[Before-and-after object lists]
*** Begin section ***

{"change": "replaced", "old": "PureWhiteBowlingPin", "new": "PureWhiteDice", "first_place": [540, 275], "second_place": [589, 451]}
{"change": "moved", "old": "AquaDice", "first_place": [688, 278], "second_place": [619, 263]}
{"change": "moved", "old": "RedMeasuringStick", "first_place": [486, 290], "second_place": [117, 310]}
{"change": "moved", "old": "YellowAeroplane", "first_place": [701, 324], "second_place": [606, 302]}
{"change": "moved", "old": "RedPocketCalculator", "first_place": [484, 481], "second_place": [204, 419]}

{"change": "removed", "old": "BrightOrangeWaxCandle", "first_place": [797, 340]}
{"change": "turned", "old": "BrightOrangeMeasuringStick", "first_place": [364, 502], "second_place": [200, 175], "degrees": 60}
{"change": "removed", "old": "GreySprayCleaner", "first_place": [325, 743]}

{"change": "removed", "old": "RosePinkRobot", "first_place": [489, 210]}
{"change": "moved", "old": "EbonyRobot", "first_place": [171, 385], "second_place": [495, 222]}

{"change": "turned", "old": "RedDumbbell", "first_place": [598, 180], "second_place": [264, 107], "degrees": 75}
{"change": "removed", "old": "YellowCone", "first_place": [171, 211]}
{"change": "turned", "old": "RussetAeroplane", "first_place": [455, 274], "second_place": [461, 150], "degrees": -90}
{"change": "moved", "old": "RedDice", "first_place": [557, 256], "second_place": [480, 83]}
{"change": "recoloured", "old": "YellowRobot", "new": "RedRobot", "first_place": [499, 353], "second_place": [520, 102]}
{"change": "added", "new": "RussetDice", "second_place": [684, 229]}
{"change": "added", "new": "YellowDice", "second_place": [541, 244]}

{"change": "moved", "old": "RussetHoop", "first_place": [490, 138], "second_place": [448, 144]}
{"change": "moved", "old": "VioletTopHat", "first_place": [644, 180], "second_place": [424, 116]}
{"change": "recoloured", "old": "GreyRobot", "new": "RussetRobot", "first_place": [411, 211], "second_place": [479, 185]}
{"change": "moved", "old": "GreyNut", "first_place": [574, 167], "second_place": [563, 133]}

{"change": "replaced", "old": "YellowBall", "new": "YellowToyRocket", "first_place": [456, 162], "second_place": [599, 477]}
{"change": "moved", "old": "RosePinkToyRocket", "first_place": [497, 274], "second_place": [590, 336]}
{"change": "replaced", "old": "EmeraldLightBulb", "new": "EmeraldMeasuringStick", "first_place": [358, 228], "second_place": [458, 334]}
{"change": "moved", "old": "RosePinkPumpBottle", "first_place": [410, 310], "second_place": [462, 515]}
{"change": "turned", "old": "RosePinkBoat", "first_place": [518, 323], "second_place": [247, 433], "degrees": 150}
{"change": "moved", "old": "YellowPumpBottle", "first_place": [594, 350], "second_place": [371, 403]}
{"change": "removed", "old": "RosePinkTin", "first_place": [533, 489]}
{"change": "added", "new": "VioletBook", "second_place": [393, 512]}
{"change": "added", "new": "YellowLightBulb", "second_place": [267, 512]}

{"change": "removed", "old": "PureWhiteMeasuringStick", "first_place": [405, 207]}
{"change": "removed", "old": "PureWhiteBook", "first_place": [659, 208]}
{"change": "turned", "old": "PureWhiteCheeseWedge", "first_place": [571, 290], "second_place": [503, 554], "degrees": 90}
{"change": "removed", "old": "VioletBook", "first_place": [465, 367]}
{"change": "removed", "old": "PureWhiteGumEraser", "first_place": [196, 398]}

*** End section ***

ASSIGNMENT: Copy the entries exactly as they appear.

SOLUTION FOR THIS EXERCISE:
{"change": "replaced", "old": "PureWhiteBowlingPin", "new": "PureWhiteDice", "first_place": [540, 275], "second_place": [589, 451]}
{"change": "moved", "old": "AquaDice", "first_place": [688, 278], "second_place": [619, 263]}
{"change": "moved", "old": "RedMeasuringStick", "first_place": [486, 290], "second_place": [117, 310]}
{"change": "moved", "old": "YellowAeroplane", "first_place": [701, 324], "second_place": [606, 302]}
{"change": "moved", "old": "RedPocketCalculator", "first_place": [484, 481], "second_place": [204, 419]}

{"change": "removed", "old": "BrightOrangeWaxCandle", "first_place": [797, 340]}
{"change": "turned", "old": "BrightOrangeMeasuringStick", "first_place": [364, 502], "second_place": [200, 175], "degrees": 60}
{"change": "removed", "old": "GreySprayCleaner", "first_place": [325, 743]}

{"change": "removed", "old": "RosePinkRobot", "first_place": [489, 210]}
{"change": "moved", "old": "EbonyRobot", "first_place": [171, 385], "second_place": [495, 222]}

{"change": "turned", "old": "RedDumbbell", "first_place": [598, 180], "second_place": [264, 107], "degrees": 75}
{"change": "removed", "old": "YellowCone", "first_place": [171, 211]}
{"change": "turned", "old": "RussetAeroplane", "first_place": [455, 274], "second_place": [461, 150], "degrees": -90}
{"change": "moved", "old": "RedDice", "first_place": [557, 256], "second_place": [480, 83]}
{"change": "recoloured", "old": "YellowRobot", "new": "RedRobot", "first_place": [499, 353], "second_place": [520, 102]}
{"change": "added", "new": "RussetDice", "second_place": [684, 229]}
{"change": "added", "new": "YellowDice", "second_place": [541, 244]}

{"change": "moved", "old": "RussetHoop", "first_place": [490, 138], "second_place": [448, 144]}
{"change": "moved", "old": "VioletTopHat", "first_place": [644, 180], "second_place": [424, 116]}
{"change": "recoloured", "old": "GreyRobot", "new": "RussetRobot", "first_place": [411, 211], "second_place": [479, 185]}
{"change": "moved", "old": "GreyNut", "first_place": [574, 167], "second_place": [563, 133]}

{"change": "replaced", "old": "YellowBall", "new": "YellowToyRocket", "first_place": [456, 162], "second_place": [599, 477]}
{"change": "moved", "old": "RosePinkToyRocket", "first_place": [497, 274], "second_place": [590, 336]}
{"change": "replaced", "old": "EmeraldLightBulb", "new": "EmeraldMeasuringStick", "first_place": [358, 228], "second_place": [458, 334]}
{"change": "moved", "old": "RosePinkPumpBottle", "first_place": [410, 310], "second_place": [462, 515]}
{"change": "turned", "old": "RosePinkBoat", "first_place": [518, 323], "second_place": [247, 433], "degrees": 150}
{"change": "moved", "old": "YellowPumpBottle", "first_place": [594, 350], "second_place": [371, 403]}
{"change": "removed", "old": "RosePinkTin", "first_place": [533, 489]}
{"change": "added", "new": "VioletBook", "second_place": [393, 512]}
{"change": "added", "new": "YellowLightBulb", "second_place": [267, 512]}

{"change": "removed", "old": "PureWhiteMeasuringStick", "first_place": [405, 207]}
{"change": "removed", "old": "PureWhiteBook", "first_place": [659, 208]}
{"change": "turned", "old": "PureWhiteCheeseWedge", "first_place": [571, 290], "second_place": [503, 554], "degrees": 90}
{"change": "removed", "old": "VioletBook", "first_place": [465, 367]}
{"change": "removed", "old": "PureWhiteGumEraser", "first_place": [196, 398]}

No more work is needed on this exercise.